Only one stretch of the records below should be repeated. It starts with the line containing "D5: zener 12V" and goes on through the line containing "R20: 330 (5V, N004) -> 330 (GND, N004)", exactly as written.

__Recorded data__
_____
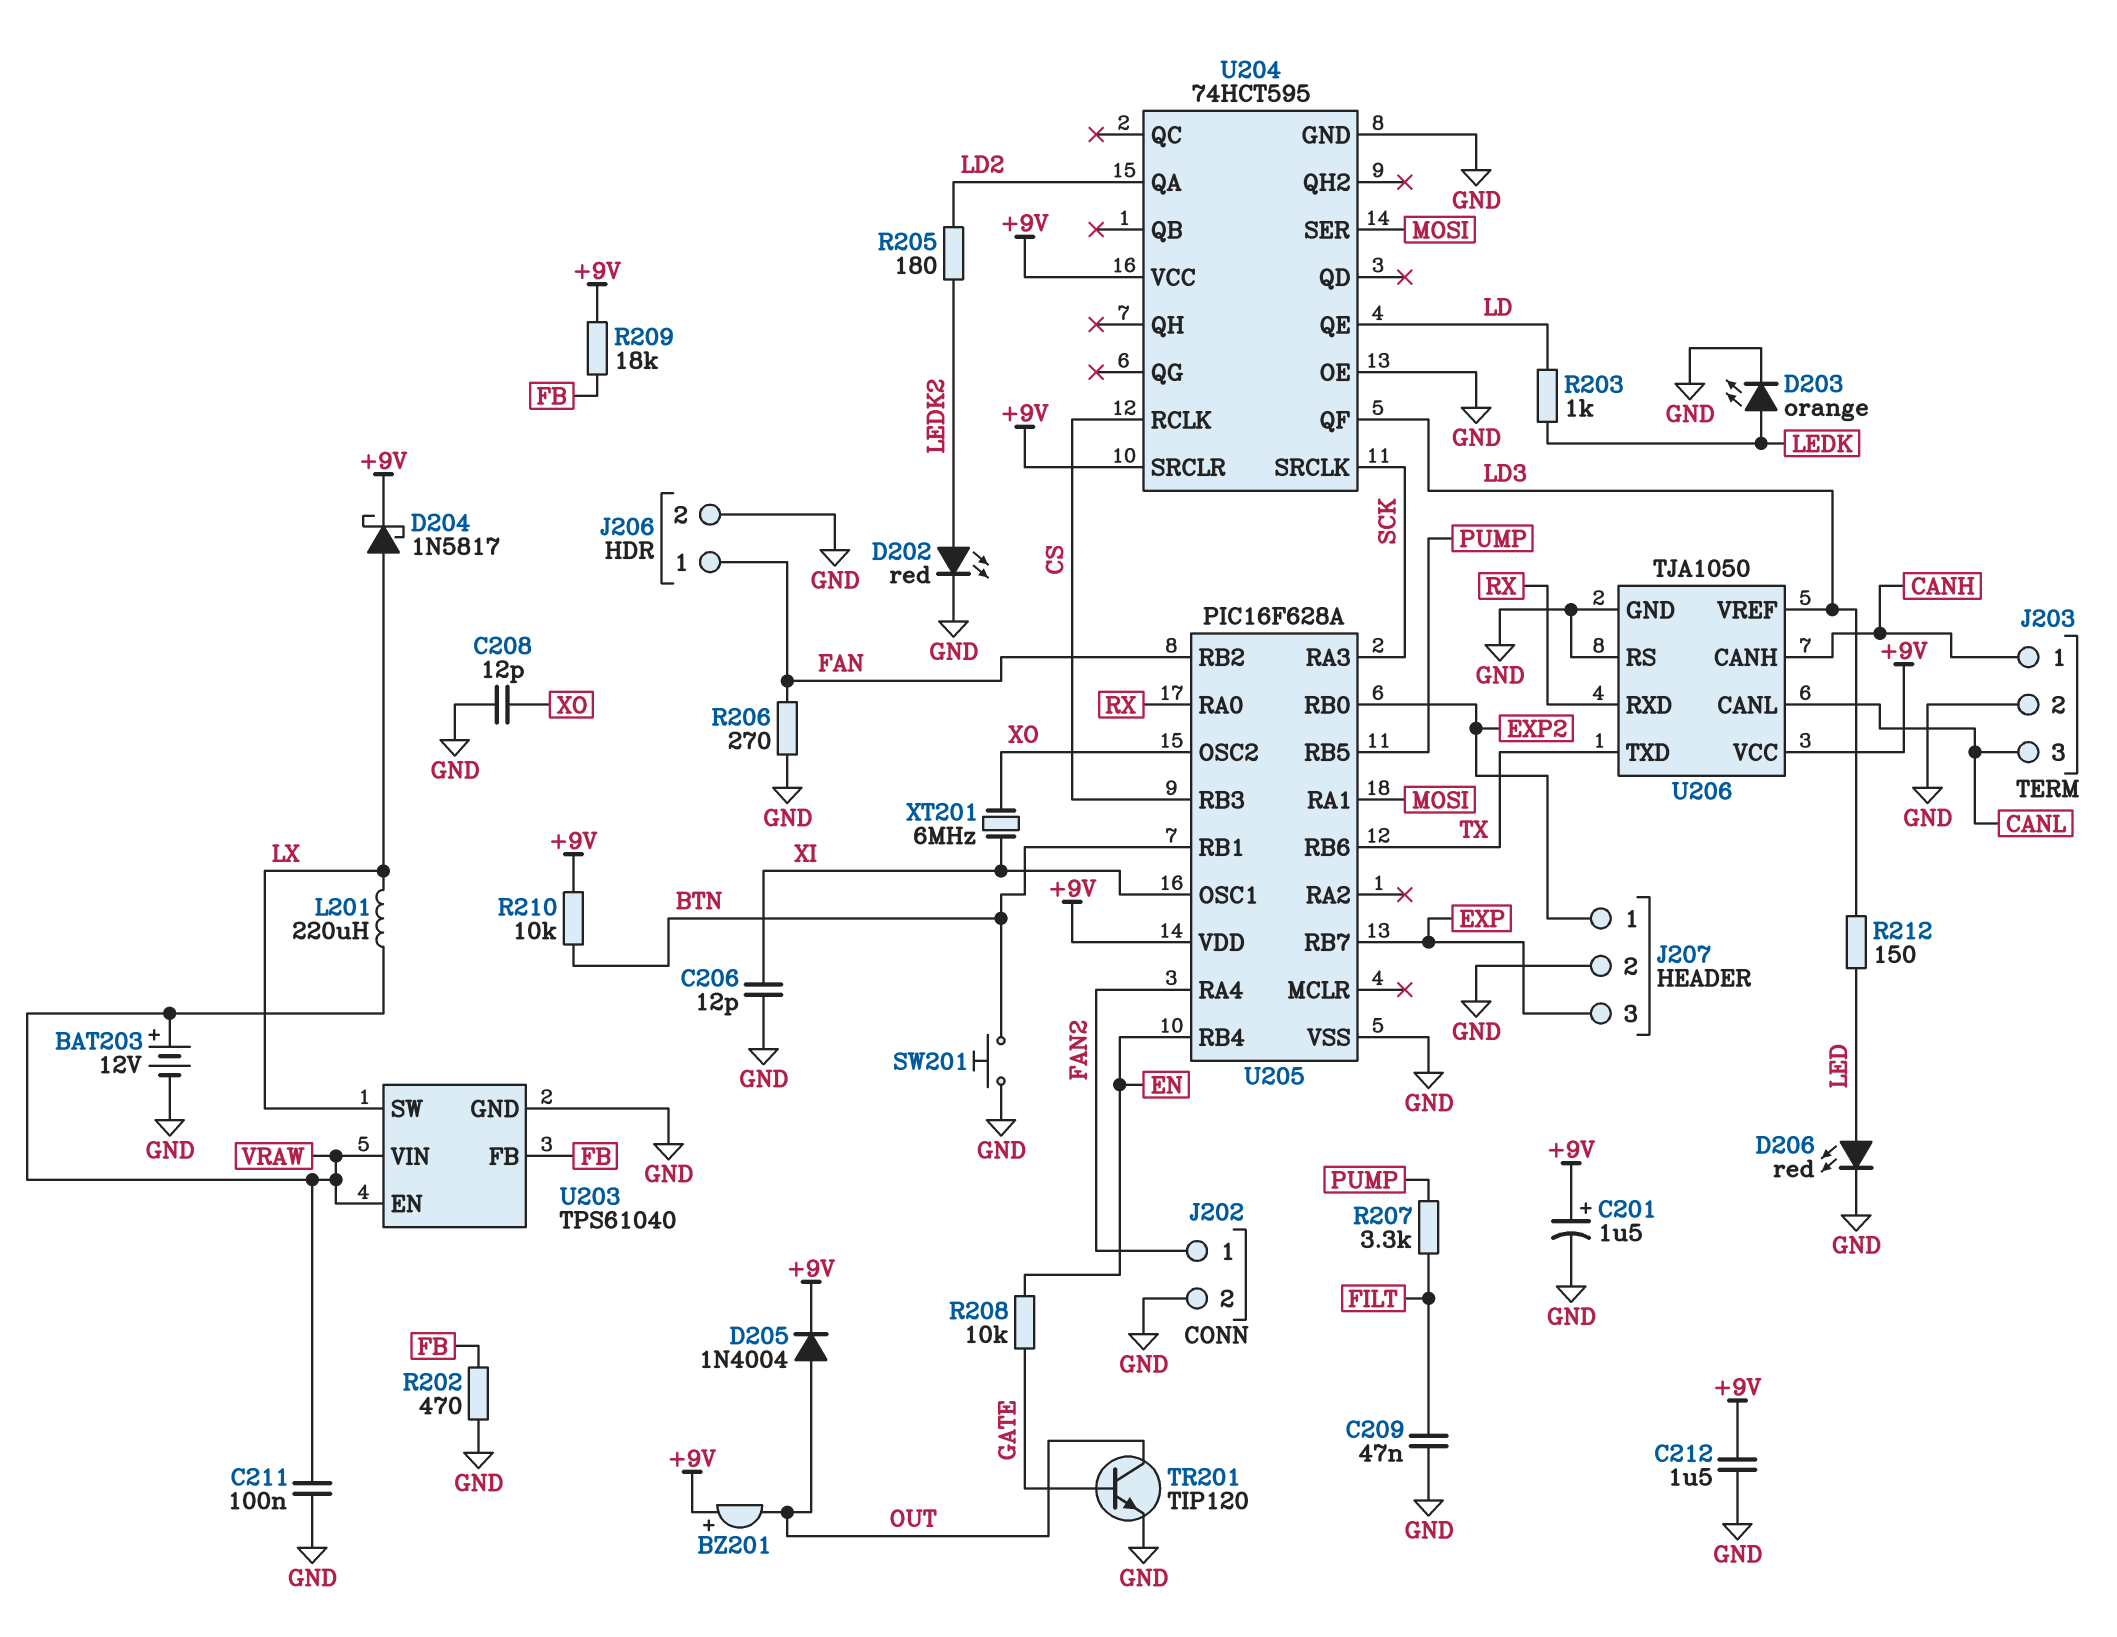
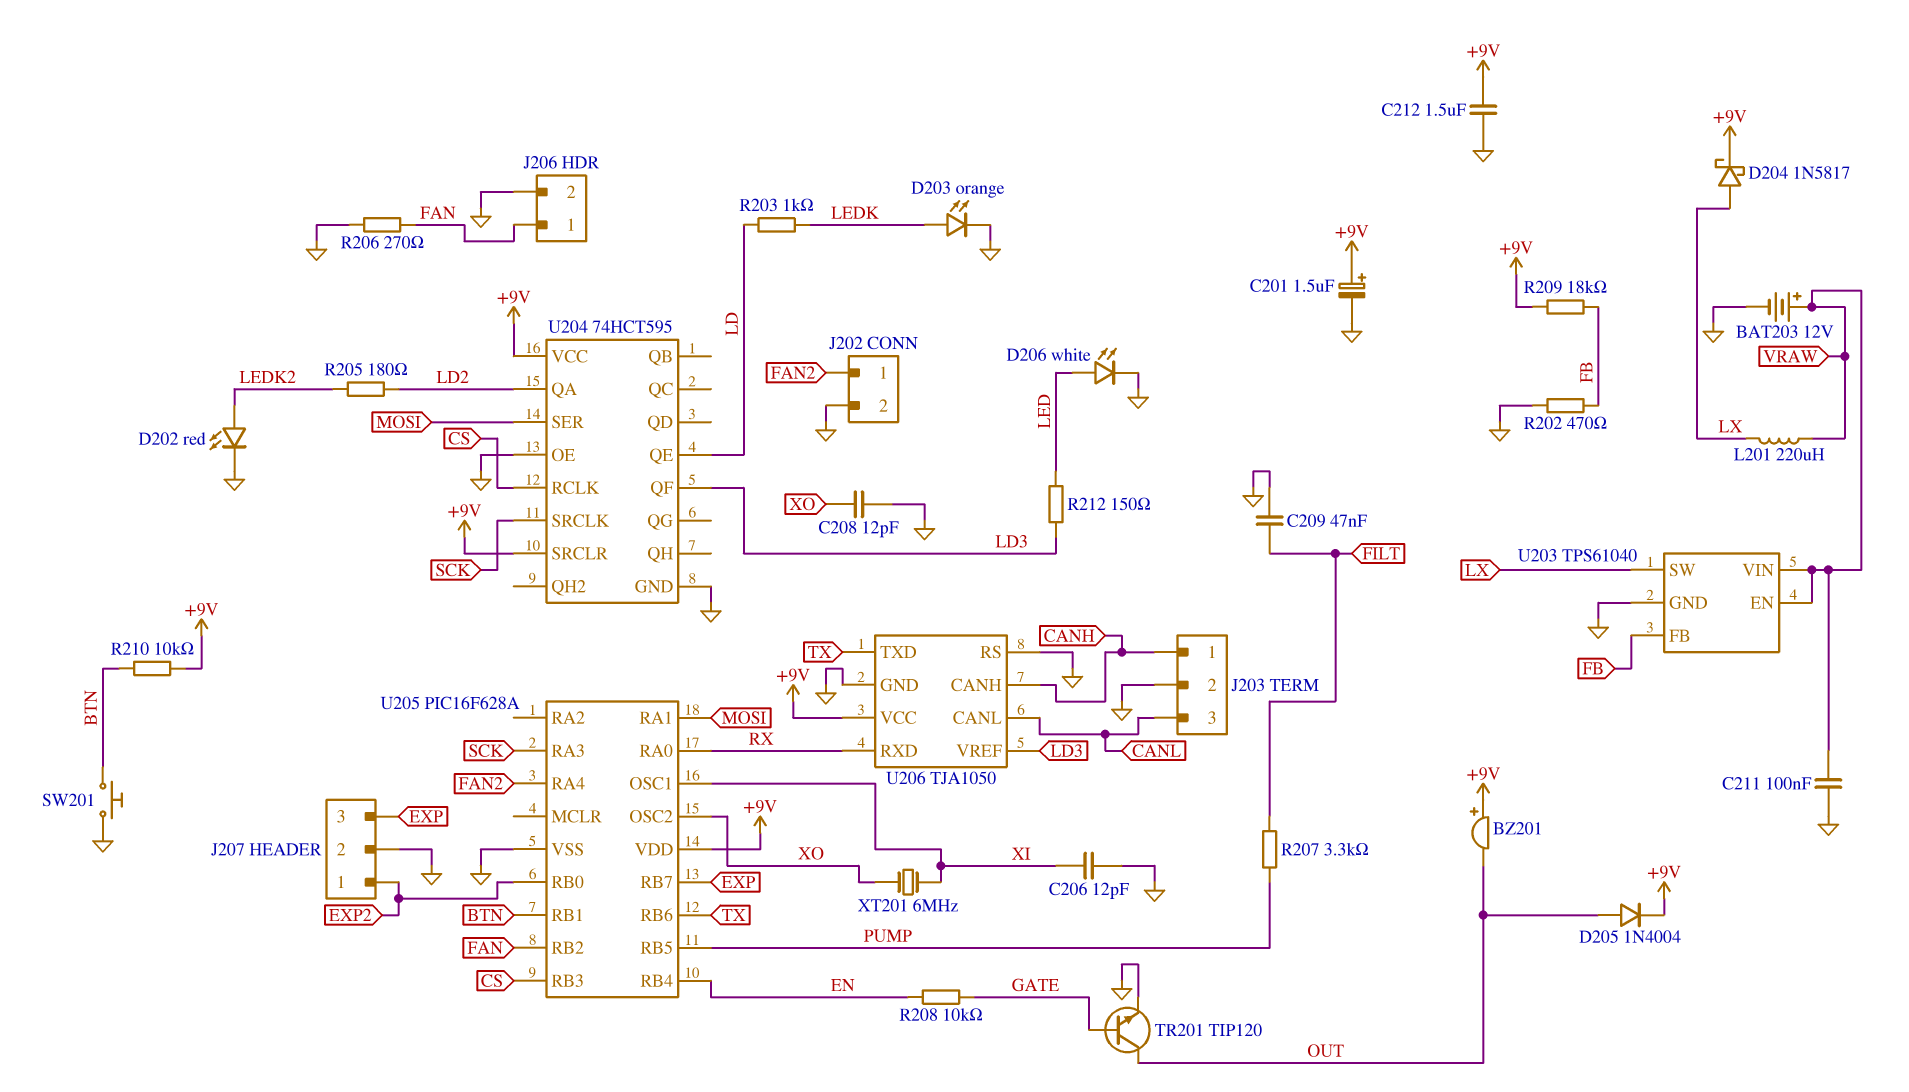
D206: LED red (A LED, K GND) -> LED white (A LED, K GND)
_____
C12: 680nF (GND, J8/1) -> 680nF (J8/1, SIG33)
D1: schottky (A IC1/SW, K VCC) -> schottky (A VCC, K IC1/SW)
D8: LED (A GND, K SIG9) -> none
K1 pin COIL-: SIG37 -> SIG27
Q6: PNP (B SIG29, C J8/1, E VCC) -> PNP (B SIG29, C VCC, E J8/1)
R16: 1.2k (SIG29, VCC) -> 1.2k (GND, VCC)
_____
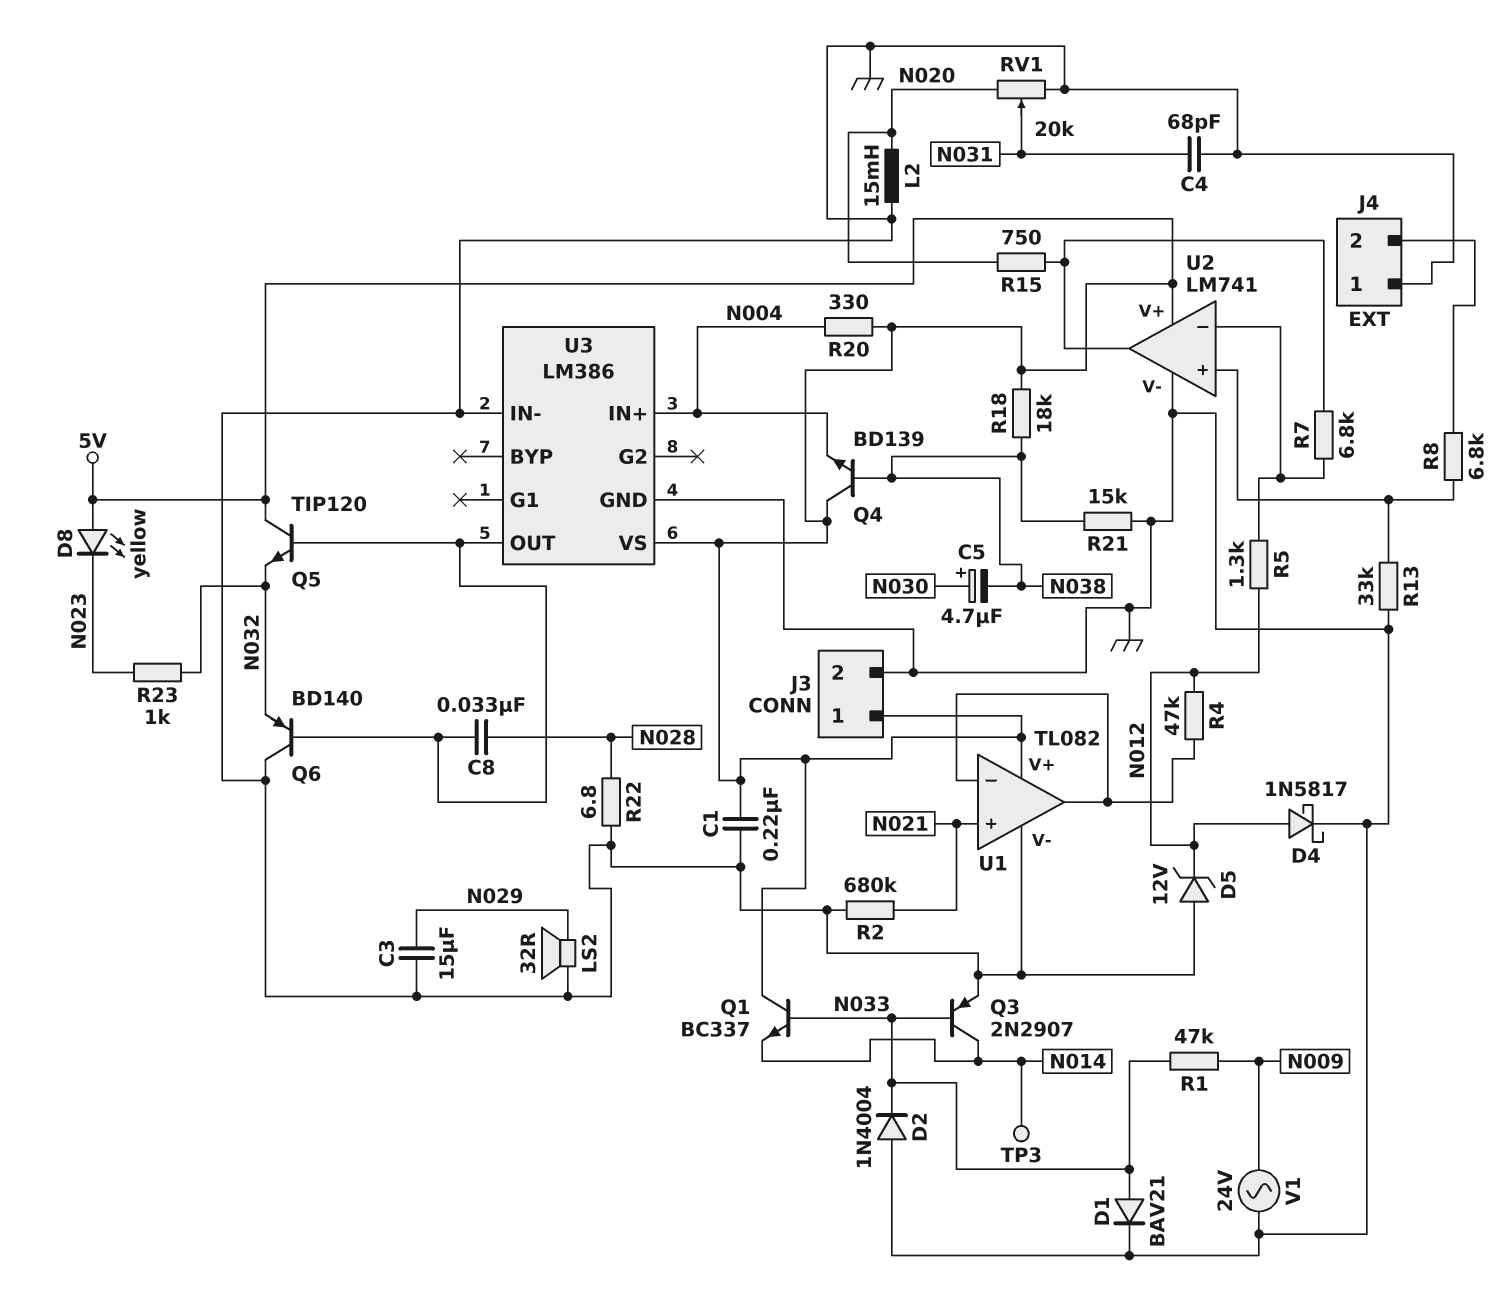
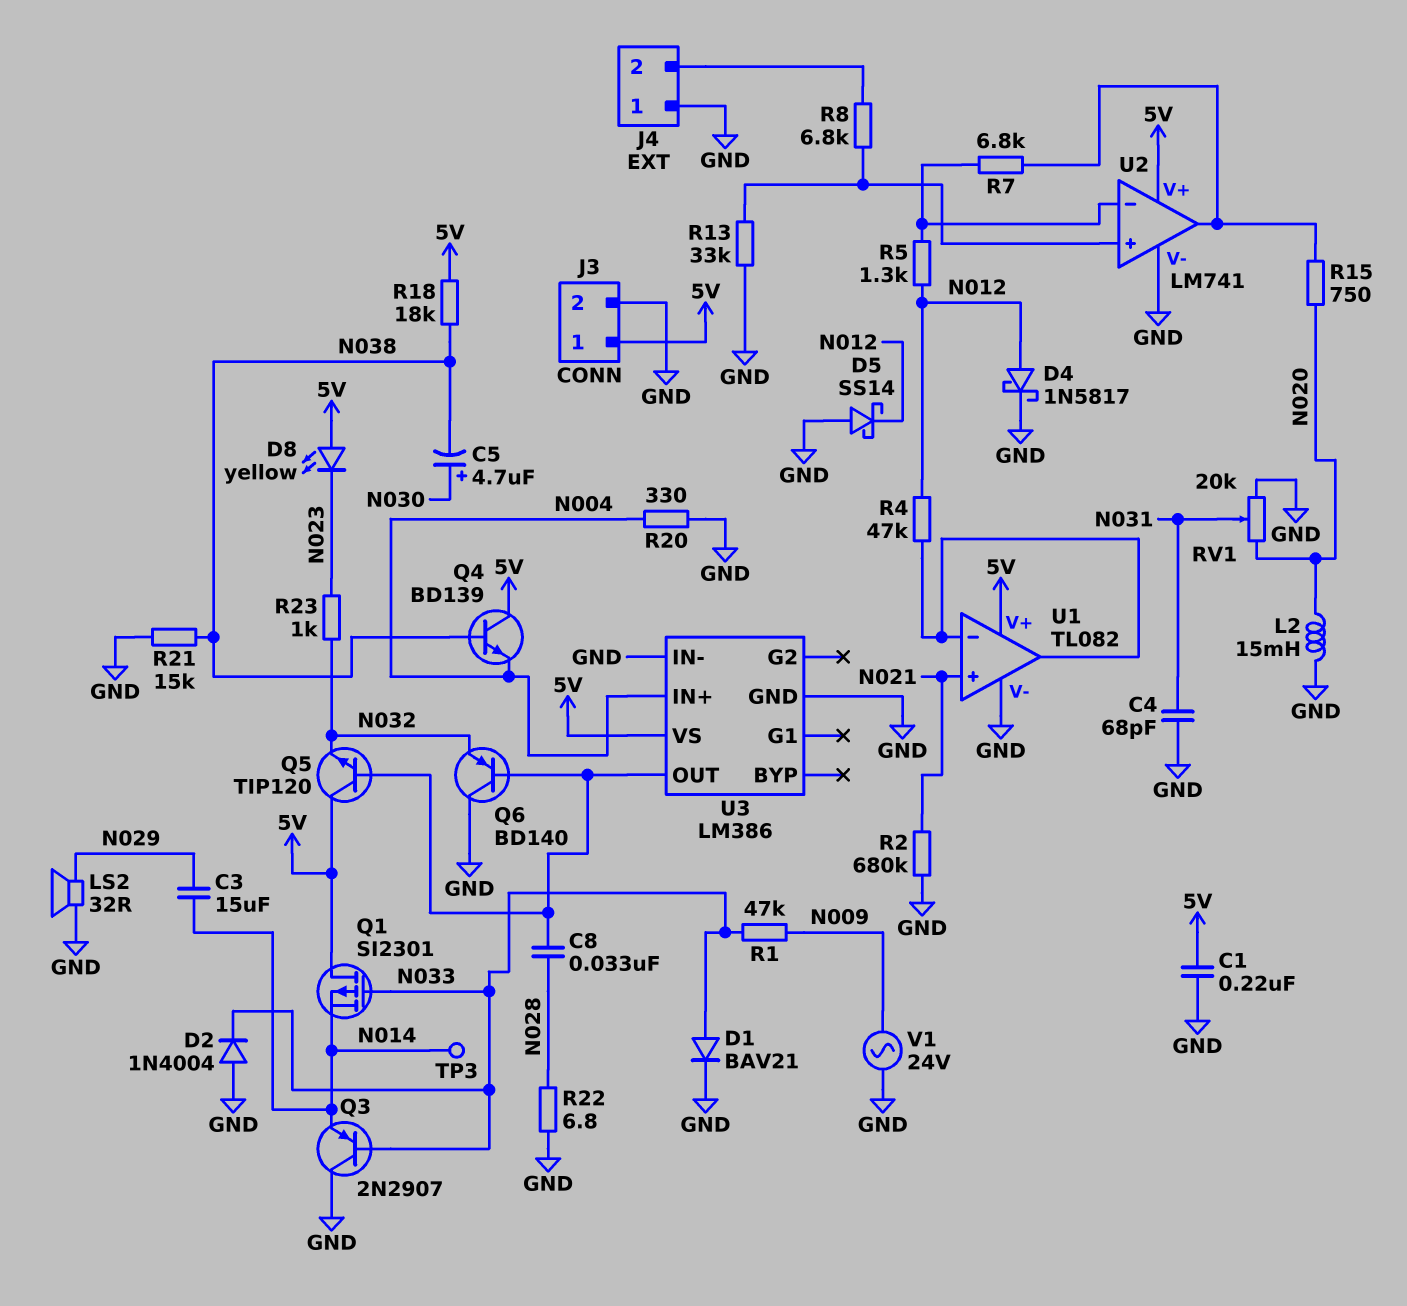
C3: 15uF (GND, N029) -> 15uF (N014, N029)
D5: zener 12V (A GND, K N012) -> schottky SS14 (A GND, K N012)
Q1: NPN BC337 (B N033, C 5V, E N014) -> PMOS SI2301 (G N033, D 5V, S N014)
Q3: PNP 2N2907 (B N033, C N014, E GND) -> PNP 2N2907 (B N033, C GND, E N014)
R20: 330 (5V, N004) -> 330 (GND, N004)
_____
__Reply__
D5: zener 12V (A GND, K N012) -> schottky SS14 (A GND, K N012)
Q1: NPN BC337 (B N033, C 5V, E N014) -> PMOS SI2301 (G N033, D 5V, S N014)
Q3: PNP 2N2907 (B N033, C N014, E GND) -> PNP 2N2907 (B N033, C GND, E N014)
R20: 330 (5V, N004) -> 330 (GND, N004)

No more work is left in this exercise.